Work to be completed:
Word for word, reproduce the listing that follows, excluding any pictures it contains.

Entries provided:
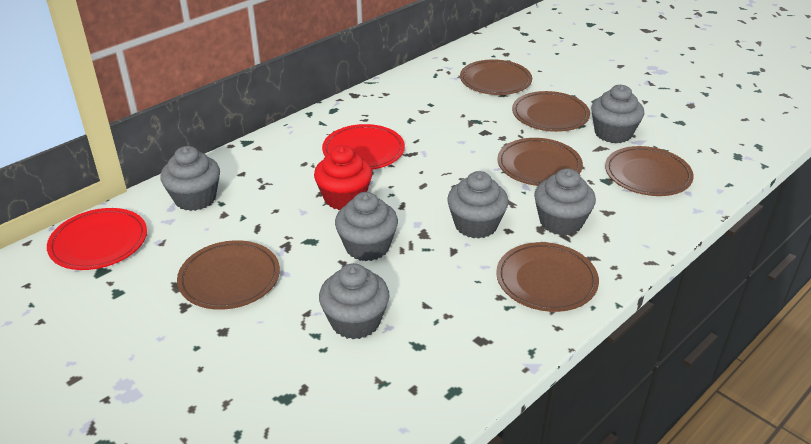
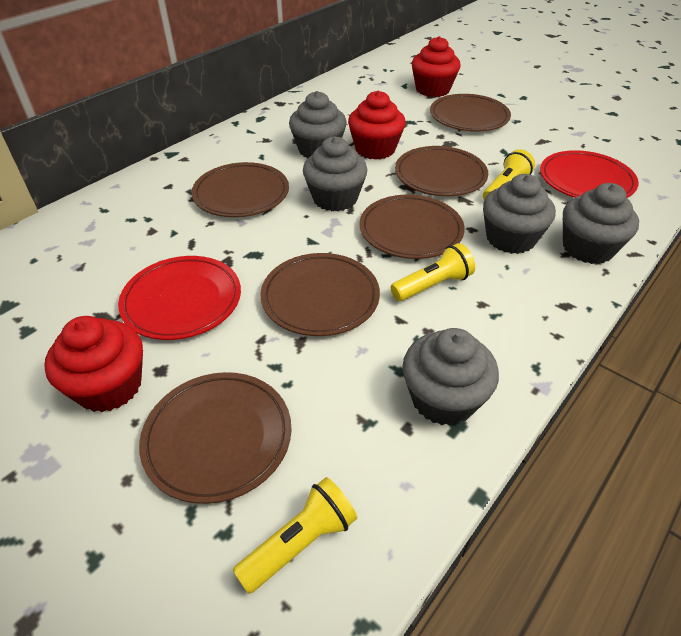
grey cupcake: 6 -> 5
red cupcake: 1 -> 3
yellow flashlight: 0 -> 3

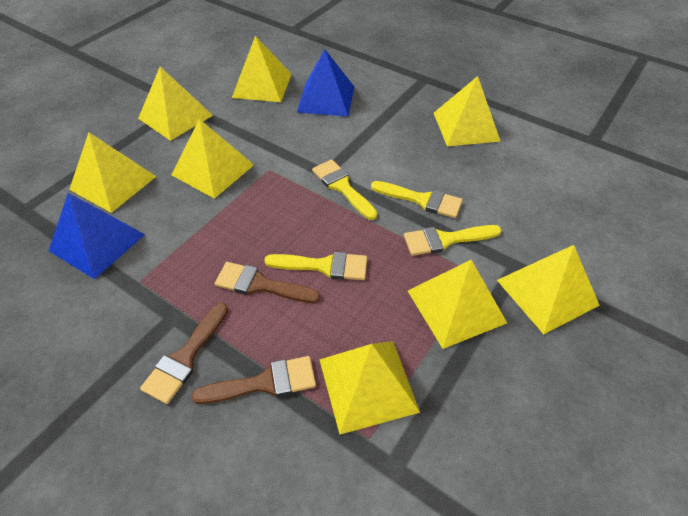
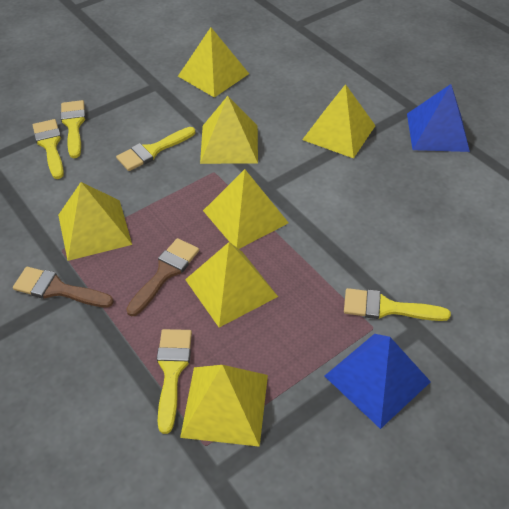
brown brush: 3 -> 2
yellow brush: 4 -> 5
yellow pyramid: 8 -> 7

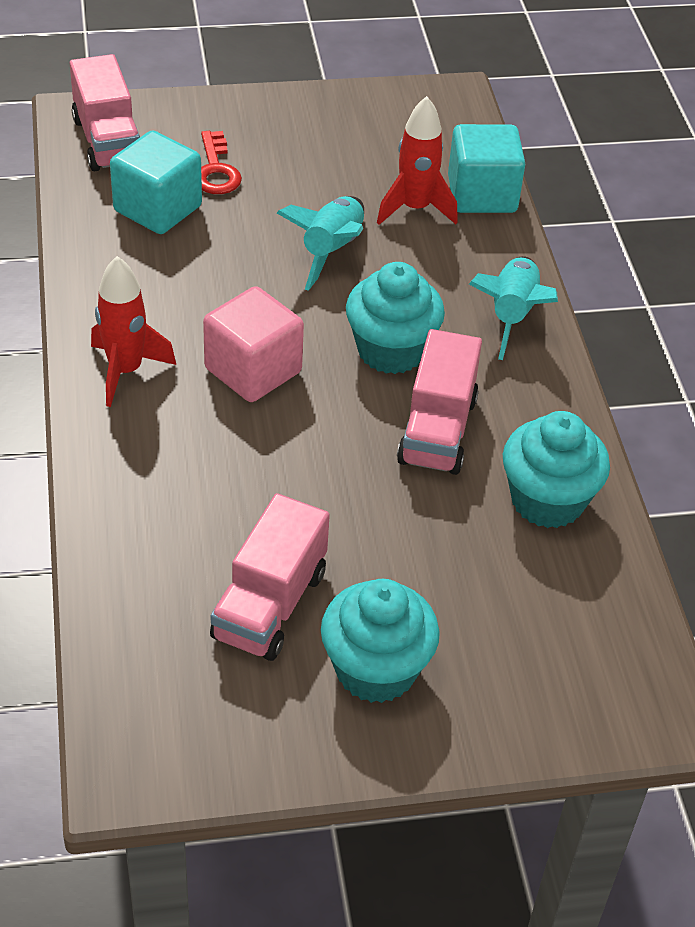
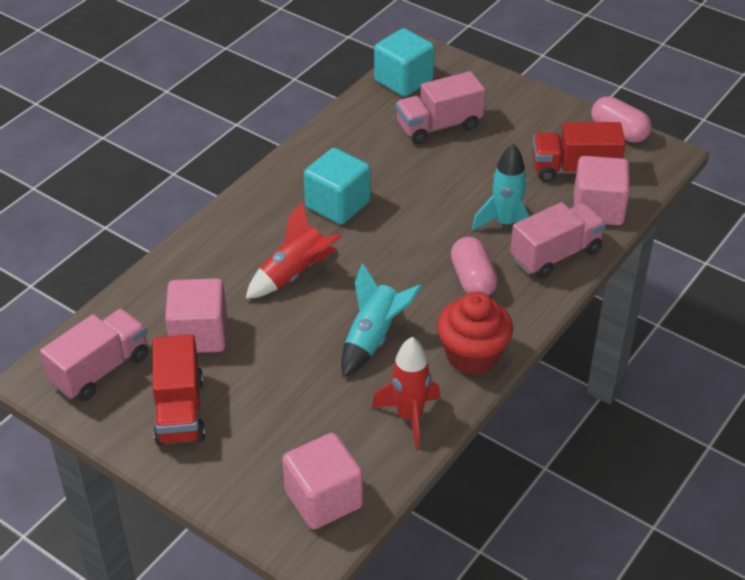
pink capsule: 0 -> 2
pink cube: 1 -> 3
red cupcake: 0 -> 1
red key: 1 -> 0
red truck: 0 -> 2
turquoise cupcake: 3 -> 0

Solution for this task:
grey cupcake: 6 -> 5
red cupcake: 1 -> 3
yellow flashlight: 0 -> 3

brown brush: 3 -> 2
yellow brush: 4 -> 5
yellow pyramid: 8 -> 7

pink capsule: 0 -> 2
pink cube: 1 -> 3
red cupcake: 0 -> 1
red key: 1 -> 0
red truck: 0 -> 2
turquoise cupcake: 3 -> 0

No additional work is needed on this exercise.